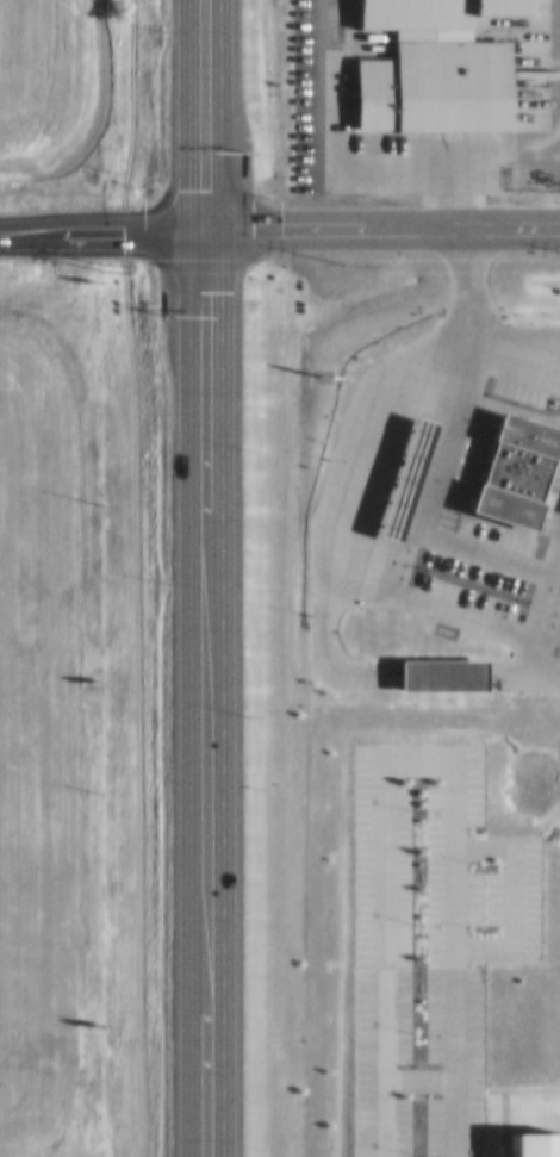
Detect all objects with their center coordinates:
building: (427, 80)
road: (204, 118)
road: (103, 236)
road: (383, 239)
road: (206, 697)

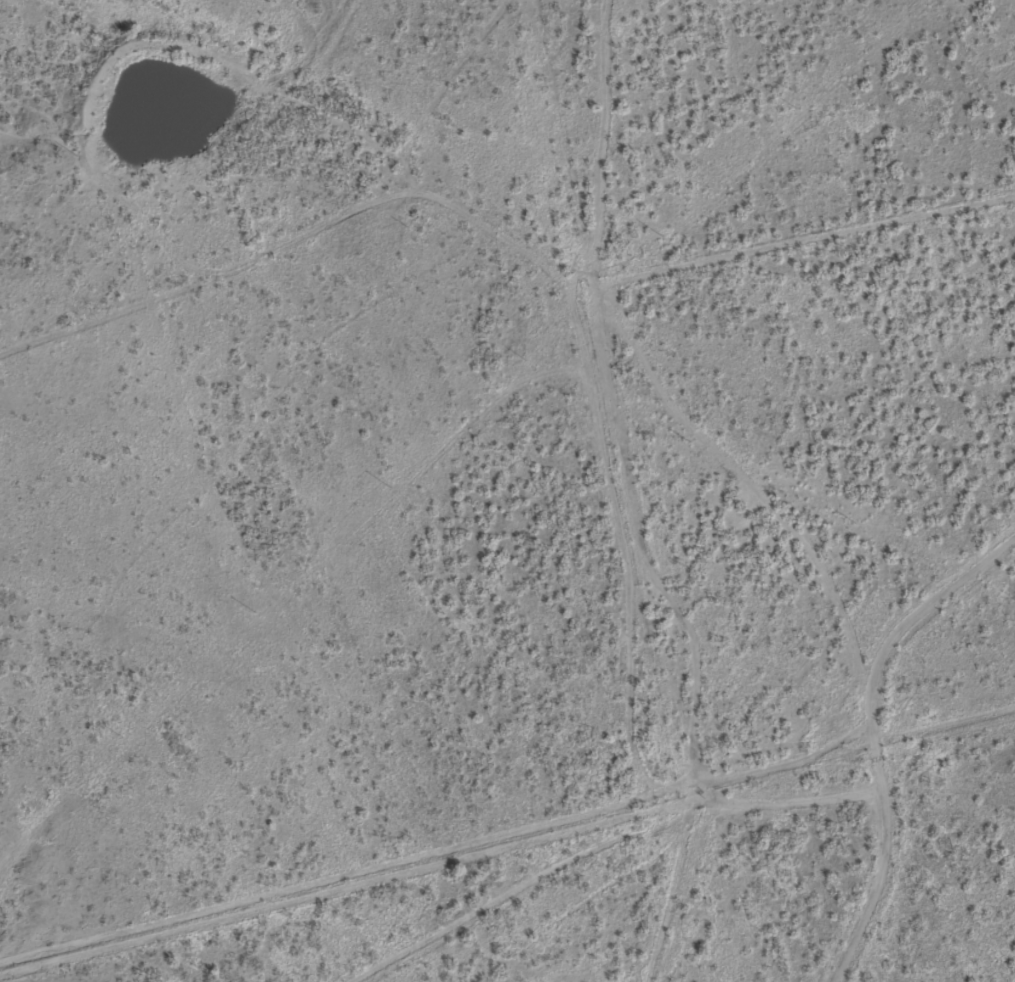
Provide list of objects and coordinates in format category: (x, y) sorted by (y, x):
road: (565, 456)
road: (771, 484)
road: (944, 698)
road: (634, 875)

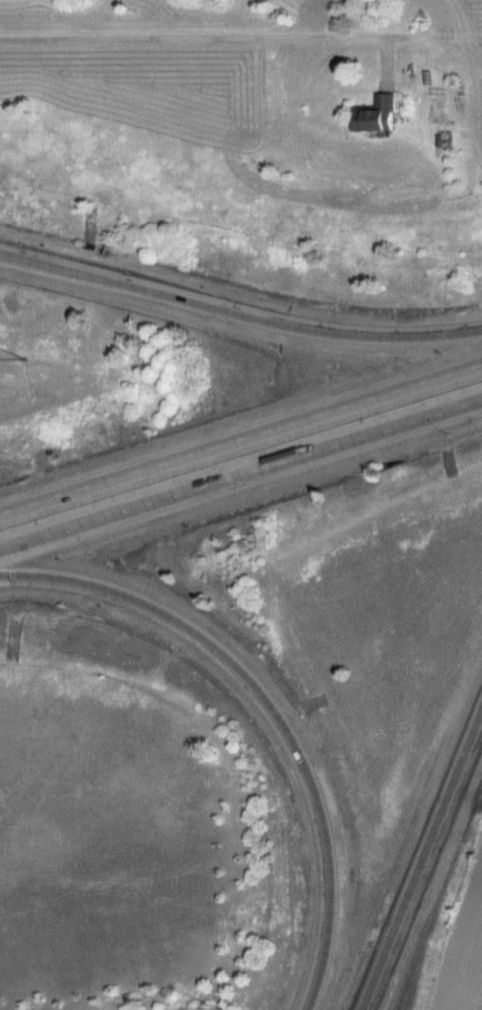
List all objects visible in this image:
road: (190, 38)
building: (373, 113)
road: (239, 311)
road: (241, 437)
road: (241, 476)
road: (270, 709)
road: (420, 862)
crop: (463, 959)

********************

=== What is needed ===
The records above are to be restated word for word, with every picture left out.

=== Response box ===
Detect all objects with their center coordinates:
building: (427, 80)
road: (204, 118)
road: (103, 236)
road: (383, 239)
road: (206, 697)

Provide list of objects and coordinates in format category: (x, y) sorted by (y, x):
road: (565, 456)
road: (771, 484)
road: (944, 698)
road: (634, 875)

List all objects visible in this image:
road: (190, 38)
building: (373, 113)
road: (239, 311)
road: (241, 437)
road: (241, 476)
road: (270, 709)
road: (420, 862)
crop: (463, 959)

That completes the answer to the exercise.